## TASK DESCRIPTION
Copy every entry below verbatim, except for images.

## DATA TO PROCESS

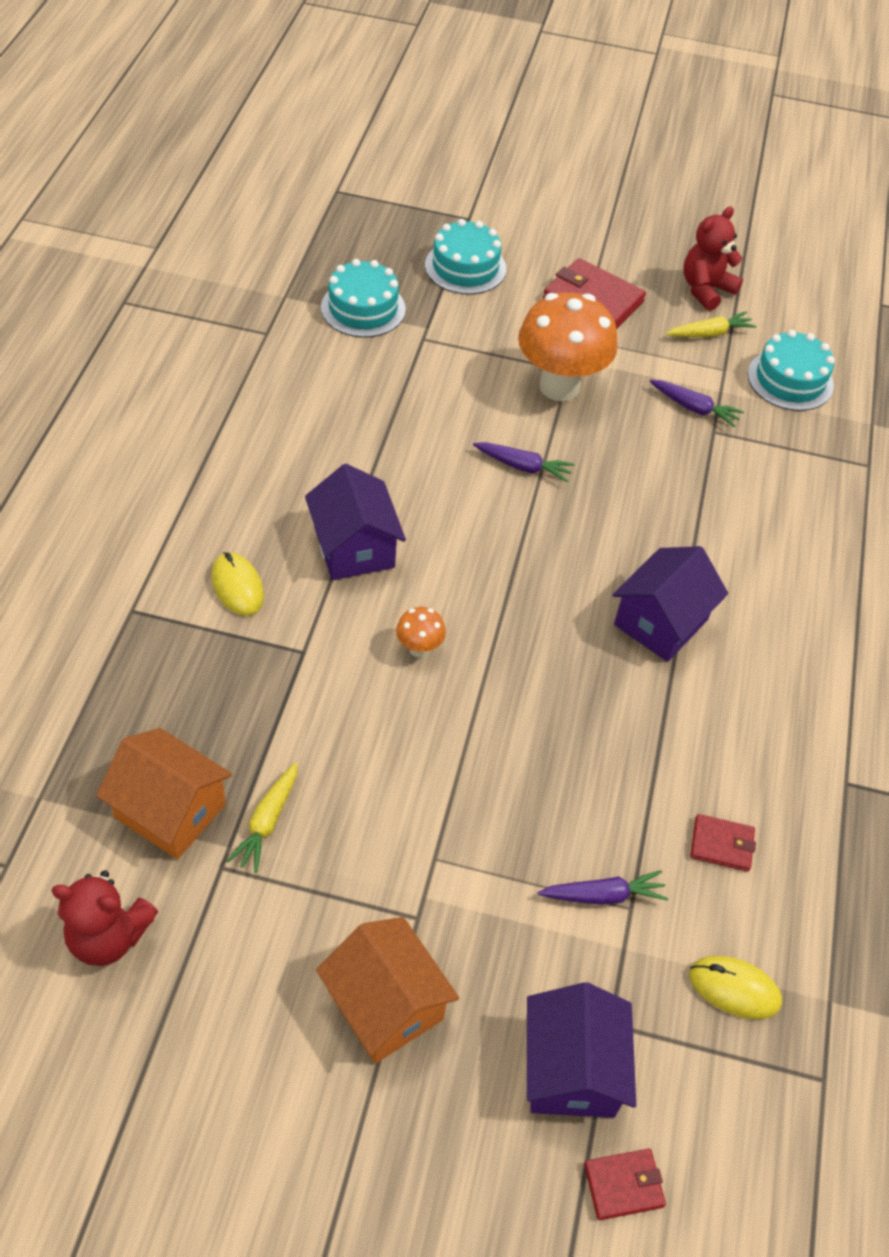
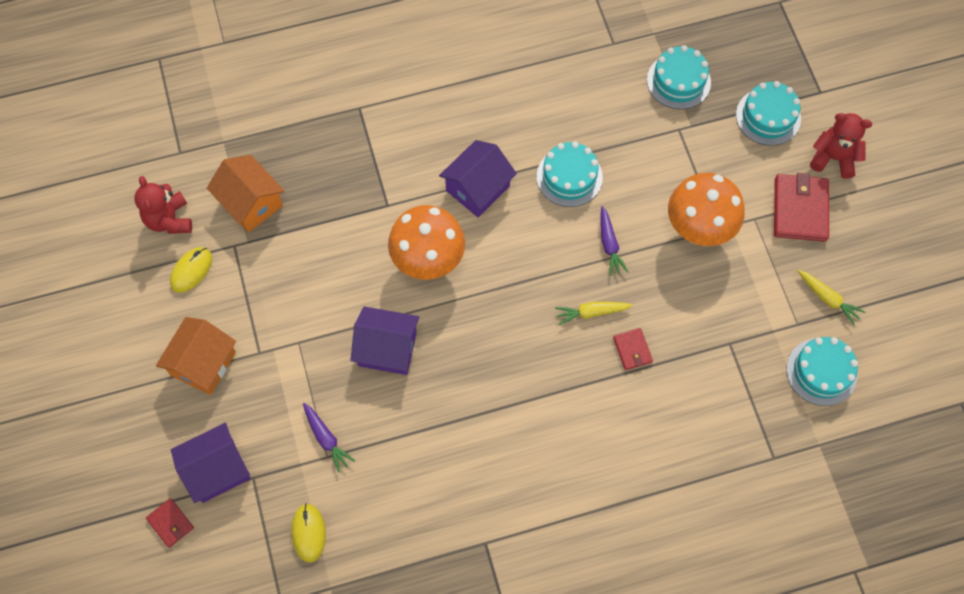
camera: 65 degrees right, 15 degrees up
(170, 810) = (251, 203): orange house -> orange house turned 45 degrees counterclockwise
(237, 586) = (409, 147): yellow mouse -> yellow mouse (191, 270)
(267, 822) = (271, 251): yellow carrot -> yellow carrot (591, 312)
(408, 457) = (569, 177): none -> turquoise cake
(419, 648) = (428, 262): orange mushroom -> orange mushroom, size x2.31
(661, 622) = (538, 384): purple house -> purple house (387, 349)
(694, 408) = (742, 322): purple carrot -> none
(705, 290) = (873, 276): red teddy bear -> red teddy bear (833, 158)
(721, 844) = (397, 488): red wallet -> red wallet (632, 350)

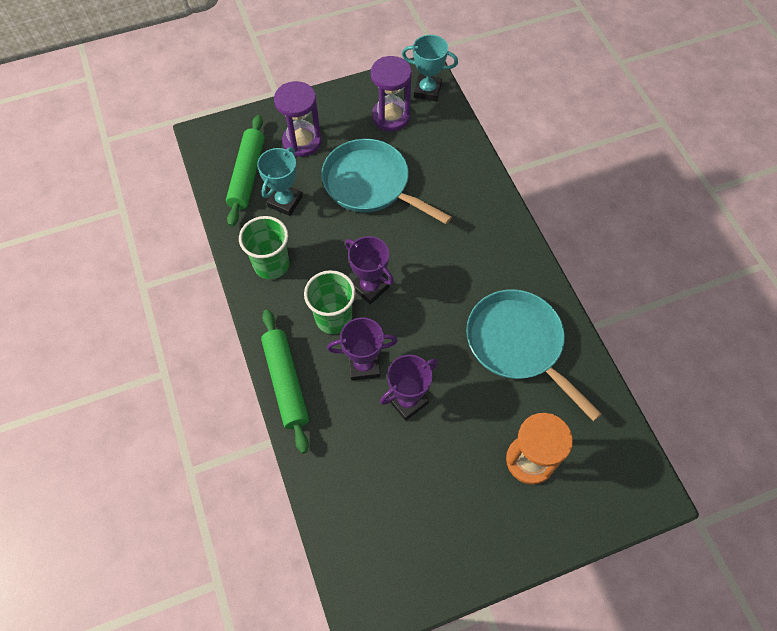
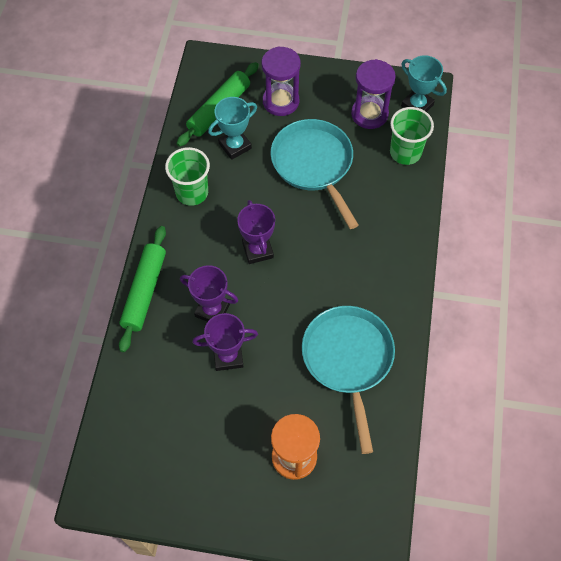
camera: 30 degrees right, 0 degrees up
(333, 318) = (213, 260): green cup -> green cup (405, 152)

## EXPECTED OUTPUT
camera: 65 degrees right, 15 degrees up
(170, 810) = (251, 203): orange house -> orange house turned 45 degrees counterclockwise
(237, 586) = (409, 147): yellow mouse -> yellow mouse (191, 270)
(267, 822) = (271, 251): yellow carrot -> yellow carrot (591, 312)
(408, 457) = (569, 177): none -> turquoise cake
(419, 648) = (428, 262): orange mushroom -> orange mushroom, size x2.31
(661, 622) = (538, 384): purple house -> purple house (387, 349)
(694, 408) = (742, 322): purple carrot -> none
(705, 290) = (873, 276): red teddy bear -> red teddy bear (833, 158)
(721, 844) = (397, 488): red wallet -> red wallet (632, 350)

camera: 30 degrees right, 0 degrees up
(333, 318) = (213, 260): green cup -> green cup (405, 152)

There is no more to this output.